* **Aim of the task**
For every entry that follows, return the words exactly and omit any picture.

Object transformation records:

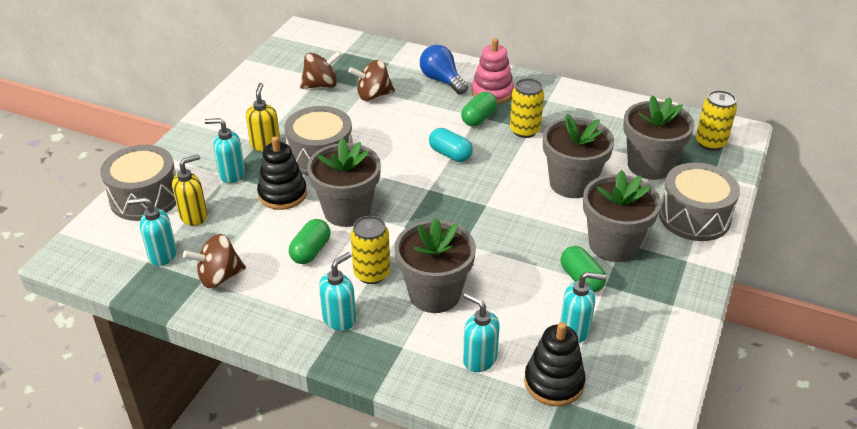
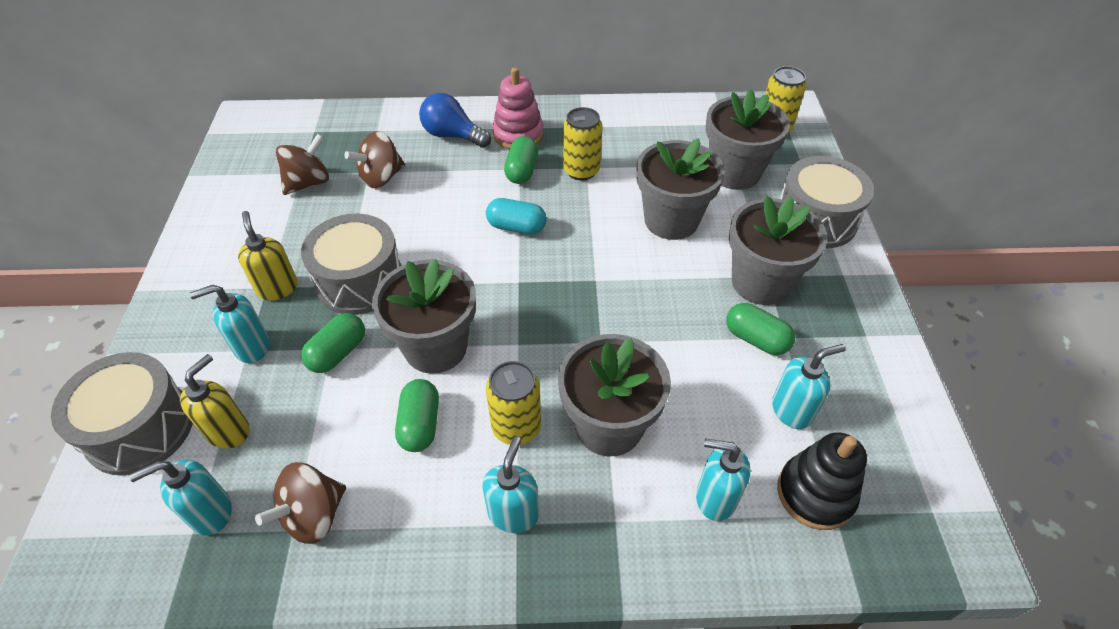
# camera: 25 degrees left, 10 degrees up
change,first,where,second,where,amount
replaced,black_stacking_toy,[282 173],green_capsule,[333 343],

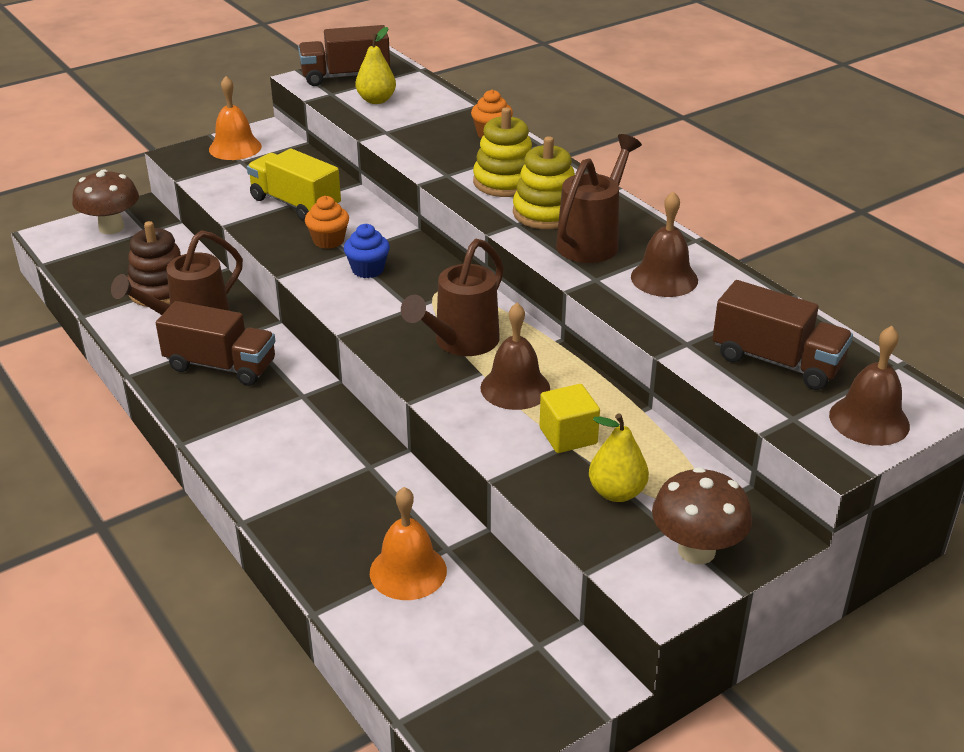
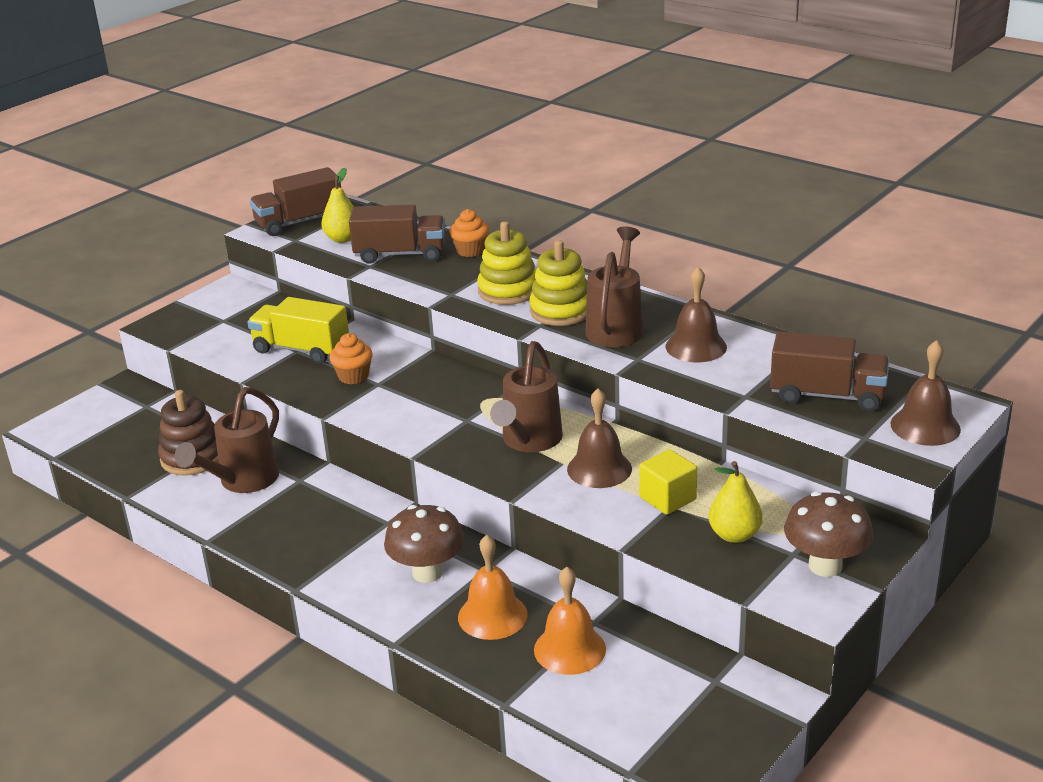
# camera: 15 degrees left, 5 degrees down
change,first,where,second,where,amount
moved,brown_mushroom,[105 201],,[424 544],
moved,brown_truck,[215 343],,[397 234],
moved,orange_bell,[235 118],,[493 587],
removed,blue_cupcake,[367 251],,,

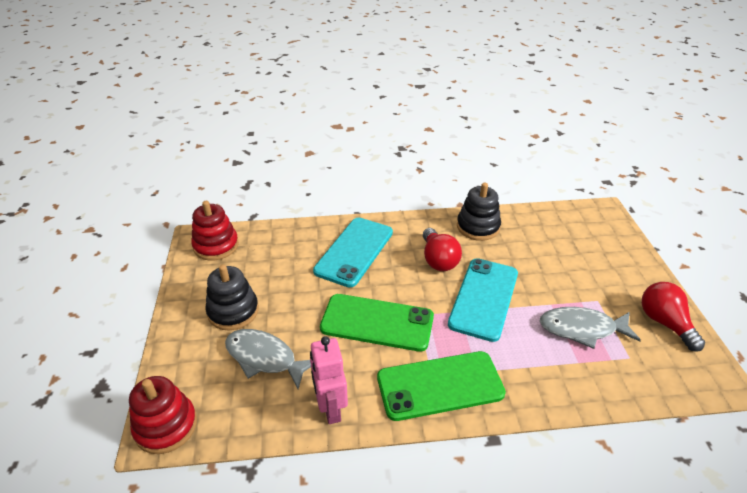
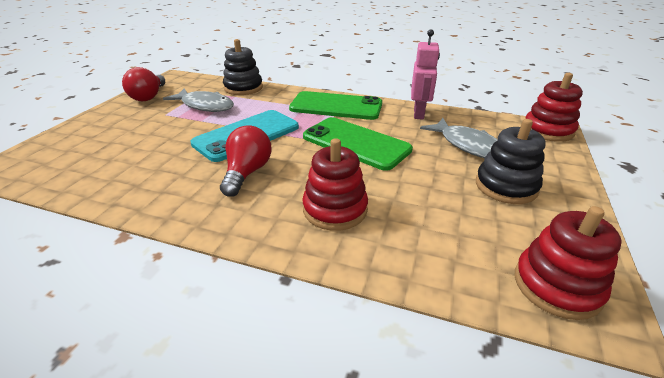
# camera: 155 degrees left, 5 degrees down
change,first,where,second,where,amount
replaced,turquoise_phone,[353 252],red_stacking_toy,[335 184],
moved,black_stacking_toy,[479 212],,[243 67],

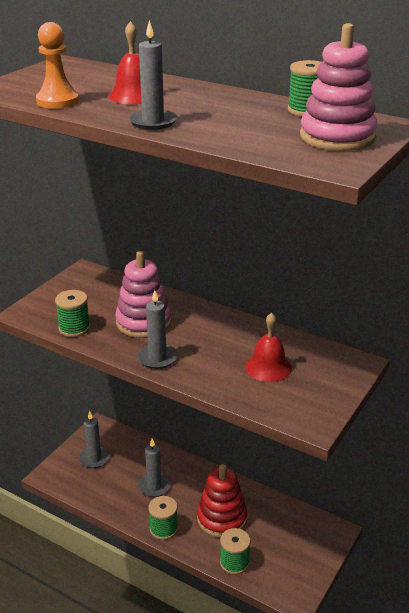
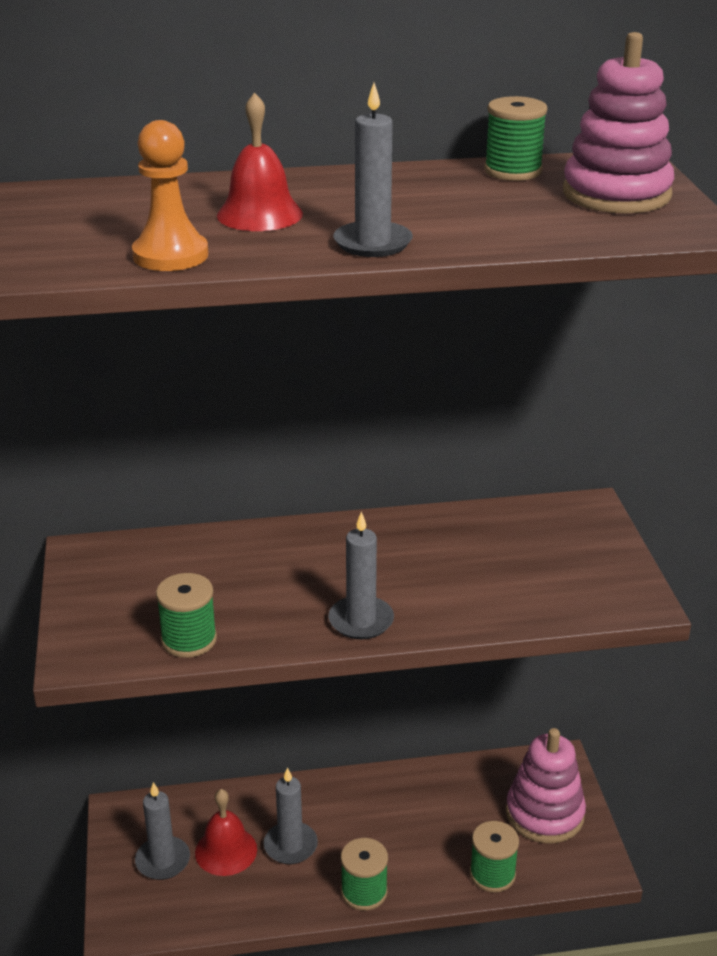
# camera: 40 degrees left, 0 degrees up
change,first,where,second,where,amount
moved,pink_stacking_toy,[143 294],,[546 786],
removed,red_stacking_toy,[222 501],,,
moved,red_bell,[268 347],,[226 832],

* **Answer space**
# camera: 25 degrees left, 10 degrees up
change,first,where,second,where,amount
replaced,black_stacking_toy,[282 173],green_capsule,[333 343],

# camera: 15 degrees left, 5 degrees down
change,first,where,second,where,amount
moved,brown_mushroom,[105 201],,[424 544],
moved,brown_truck,[215 343],,[397 234],
moved,orange_bell,[235 118],,[493 587],
removed,blue_cupcake,[367 251],,,

# camera: 155 degrees left, 5 degrees down
change,first,where,second,where,amount
replaced,turquoise_phone,[353 252],red_stacking_toy,[335 184],
moved,black_stacking_toy,[479 212],,[243 67],

# camera: 40 degrees left, 0 degrees up
change,first,where,second,where,amount
moved,pink_stacking_toy,[143 294],,[546 786],
removed,red_stacking_toy,[222 501],,,
moved,red_bell,[268 347],,[226 832],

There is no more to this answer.